§ **TASK GOAL**: Copy the lines below word for word, leaving out the pictures.

§ **SUPPLIED MATERIAL**:
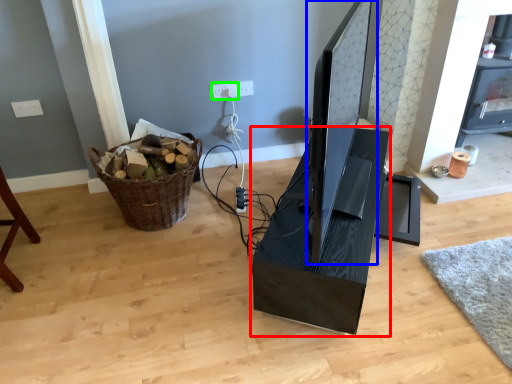
Question: Based on their relative distances, which object is nearer to computer desk (highlighted by a red box)? Choose from computer monitor (highlighted by a blue box) and electric outlet (highlighted by a green box).

Choices:
 (A) computer monitor
 (B) electric outlet

Answer: (A)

§ **RESPONSE TO THE TASK**:
Question: Based on their relative distances, which object is nearer to computer desk (highlighted by a red box)? Choose from computer monitor (highlighted by a blue box) and electric outlet (highlighted by a green box).

Choices:
 (A) computer monitor
 (B) electric outlet

Answer: (A)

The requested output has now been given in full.